__How to complete this task__: Return nothing but the lines from the one containing "brown cross: (30, 53) -> (42, 61), moved" through the end of the records below, exactly as they stand and without pictures.

__Records shown__:
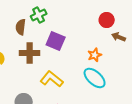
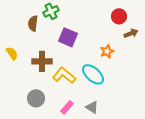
brown arrow: (119, 37) -> (131, 33), turned 136
brown cross: (30, 53) -> (42, 61), moved
cyan ellipse: (95, 78) -> (93, 74), moved

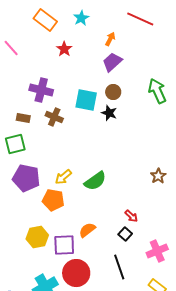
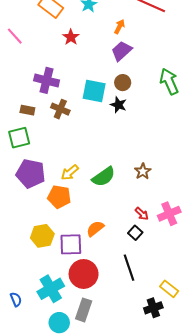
brown star: (158, 176) -> (143, 171), moved
pink cross: (157, 251) -> (169, 214), moved

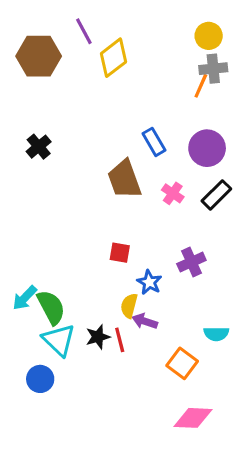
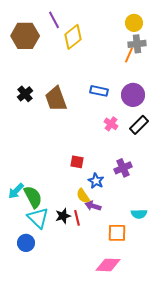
blue rectangle: (154, 142) -> (99, 91), turned -48
brown trapezoid: (124, 179) -> (56, 99), moved
yellow semicircle: (129, 306) -> (83, 196), turned -49
orange square: (182, 363) -> (117, 233), turned -36
pink diamond: (193, 418) -> (108, 265), moved

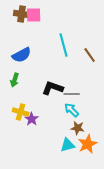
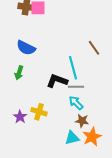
cyan line: (64, 45) -> (73, 68), moved
blue semicircle: (22, 55) -> (26, 48), turned 54
yellow cross: (21, 112) -> (39, 112), moved
purple star: (32, 119) -> (20, 117), moved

__Answer box__:
brown cross: (30, 53) -> (42, 61), moved
cyan ellipse: (95, 78) -> (93, 74), moved

brown star: (158, 176) -> (143, 171), moved
pink cross: (157, 251) -> (169, 214), moved

blue rectangle: (154, 142) -> (99, 91), turned -48
brown trapezoid: (124, 179) -> (56, 99), moved
yellow semicircle: (129, 306) -> (83, 196), turned -49
orange square: (182, 363) -> (117, 233), turned -36
pink diamond: (193, 418) -> (108, 265), moved

cyan line: (64, 45) -> (73, 68), moved
blue semicircle: (22, 55) -> (26, 48), turned 54
yellow cross: (21, 112) -> (39, 112), moved
purple star: (32, 119) -> (20, 117), moved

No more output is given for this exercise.